[PROVIDED ENTRIES Boundary: Start]

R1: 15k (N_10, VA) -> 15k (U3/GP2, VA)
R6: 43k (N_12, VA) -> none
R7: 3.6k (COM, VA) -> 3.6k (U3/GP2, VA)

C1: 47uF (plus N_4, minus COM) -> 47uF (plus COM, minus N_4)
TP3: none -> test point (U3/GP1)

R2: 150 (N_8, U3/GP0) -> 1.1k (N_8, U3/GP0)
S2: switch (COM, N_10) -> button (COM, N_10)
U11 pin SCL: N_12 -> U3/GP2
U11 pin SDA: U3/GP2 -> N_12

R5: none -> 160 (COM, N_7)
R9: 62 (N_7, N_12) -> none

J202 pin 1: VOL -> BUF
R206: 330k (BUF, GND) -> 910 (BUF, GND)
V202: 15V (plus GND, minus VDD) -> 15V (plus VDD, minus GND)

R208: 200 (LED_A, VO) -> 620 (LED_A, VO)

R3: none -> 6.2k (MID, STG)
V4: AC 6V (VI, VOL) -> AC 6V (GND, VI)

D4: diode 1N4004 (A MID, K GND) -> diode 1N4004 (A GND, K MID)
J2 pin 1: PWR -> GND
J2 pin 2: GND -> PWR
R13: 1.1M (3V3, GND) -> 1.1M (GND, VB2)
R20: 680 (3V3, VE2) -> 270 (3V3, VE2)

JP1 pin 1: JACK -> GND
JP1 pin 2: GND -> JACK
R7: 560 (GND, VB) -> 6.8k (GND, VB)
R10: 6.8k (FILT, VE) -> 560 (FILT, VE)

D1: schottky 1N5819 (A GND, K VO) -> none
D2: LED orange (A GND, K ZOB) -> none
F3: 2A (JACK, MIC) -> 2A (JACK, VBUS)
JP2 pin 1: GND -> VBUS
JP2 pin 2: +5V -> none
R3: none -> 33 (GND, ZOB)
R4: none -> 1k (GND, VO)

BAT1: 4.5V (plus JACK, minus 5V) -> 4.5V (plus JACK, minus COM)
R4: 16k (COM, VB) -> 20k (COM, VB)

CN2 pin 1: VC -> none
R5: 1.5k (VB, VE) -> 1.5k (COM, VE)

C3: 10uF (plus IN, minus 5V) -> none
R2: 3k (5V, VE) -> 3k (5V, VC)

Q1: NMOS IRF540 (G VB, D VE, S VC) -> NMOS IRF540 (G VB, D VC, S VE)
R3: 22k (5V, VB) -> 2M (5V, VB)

[PROVIDED ENTRIES Boundary: End]

#### TASK STATEMENT:
In the entries above, copy the lines from the one that contains "D1: schottky 1N5819 (A GND, K VO) -> none" through the last line, exactly as they appear.

#### REPLY TO THE EXERCISE:
D1: schottky 1N5819 (A GND, K VO) -> none
D2: LED orange (A GND, K ZOB) -> none
F3: 2A (JACK, MIC) -> 2A (JACK, VBUS)
JP2 pin 1: GND -> VBUS
JP2 pin 2: +5V -> none
R3: none -> 33 (GND, ZOB)
R4: none -> 1k (GND, VO)

BAT1: 4.5V (plus JACK, minus 5V) -> 4.5V (plus JACK, minus COM)
R4: 16k (COM, VB) -> 20k (COM, VB)

CN2 pin 1: VC -> none
R5: 1.5k (VB, VE) -> 1.5k (COM, VE)

C3: 10uF (plus IN, minus 5V) -> none
R2: 3k (5V, VE) -> 3k (5V, VC)

Q1: NMOS IRF540 (G VB, D VE, S VC) -> NMOS IRF540 (G VB, D VC, S VE)
R3: 22k (5V, VB) -> 2M (5V, VB)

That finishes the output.